--- Study material Enclosed Below ---
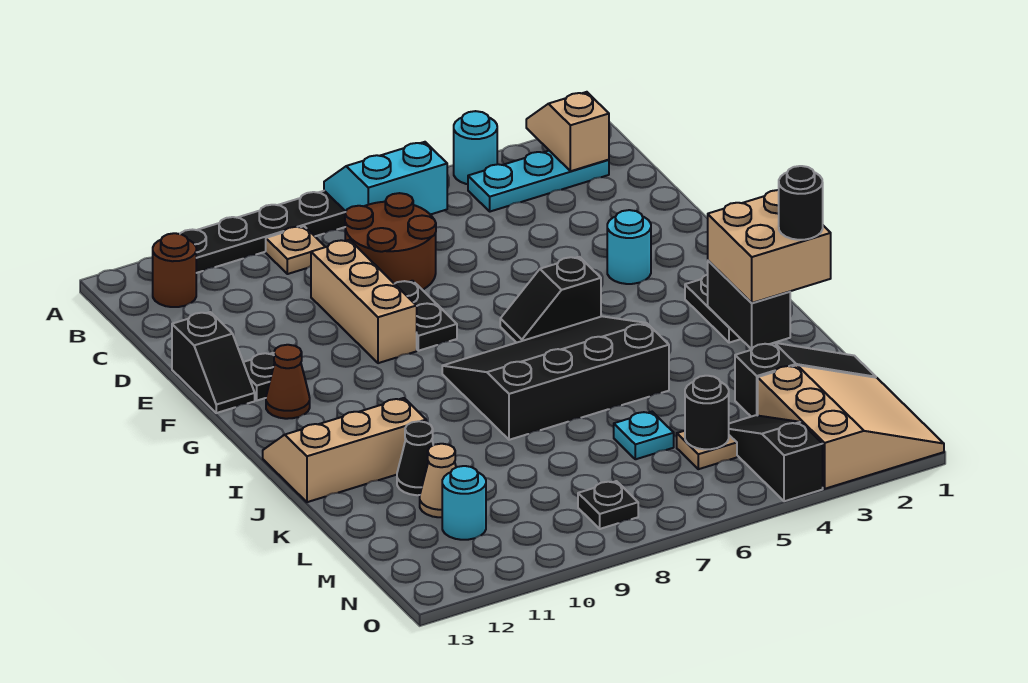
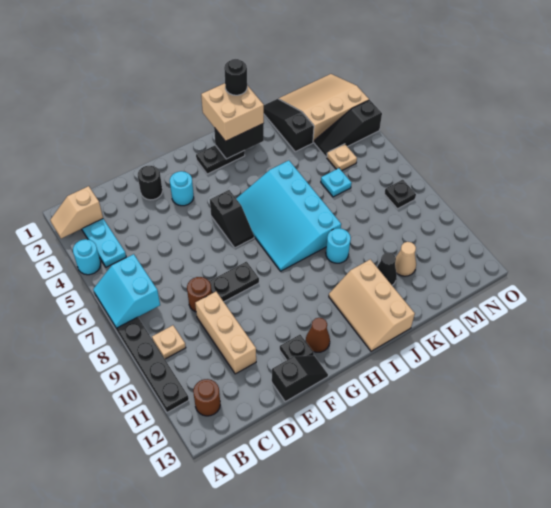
brown round brick C7:D8 level 1 -> brown round brick D8 level 1
tan brick D9:F9 level 1 -> tan brick D9:D11 level 1
black slope H5:J8 level 1 top J -> cyan slope H5:J8 level 1 top J
black round brick M5 level 2 -> black round brick E2 level 1
cyan round brick M11 level 1 -> cyan round brick J9 level 1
--- End of Enclosed Study material ---
* [Instructions for the task] Going through the records above line by line, transcribe each one exactly and skip any pictures.

* [Output of the task]
brown round brick C7:D8 level 1 -> brown round brick D8 level 1
tan brick D9:F9 level 1 -> tan brick D9:D11 level 1
black slope H5:J8 level 1 top J -> cyan slope H5:J8 level 1 top J
black round brick M5 level 2 -> black round brick E2 level 1
cyan round brick M11 level 1 -> cyan round brick J9 level 1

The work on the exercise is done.